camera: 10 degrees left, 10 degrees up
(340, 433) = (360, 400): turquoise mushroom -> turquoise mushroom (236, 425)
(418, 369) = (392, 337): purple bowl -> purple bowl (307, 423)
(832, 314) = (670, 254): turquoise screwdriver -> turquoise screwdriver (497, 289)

* _AIM OF THE EXERCISE_:
All lines of the data are to be repeated exactly as they stand.

* _RESULT OF THIS EXERCISE_:
camera: 10 degrees left, 10 degrees up
(340, 433) = (360, 400): turquoise mushroom -> turquoise mushroom (236, 425)
(418, 369) = (392, 337): purple bowl -> purple bowl (307, 423)
(832, 314) = (670, 254): turquoise screwdriver -> turquoise screwdriver (497, 289)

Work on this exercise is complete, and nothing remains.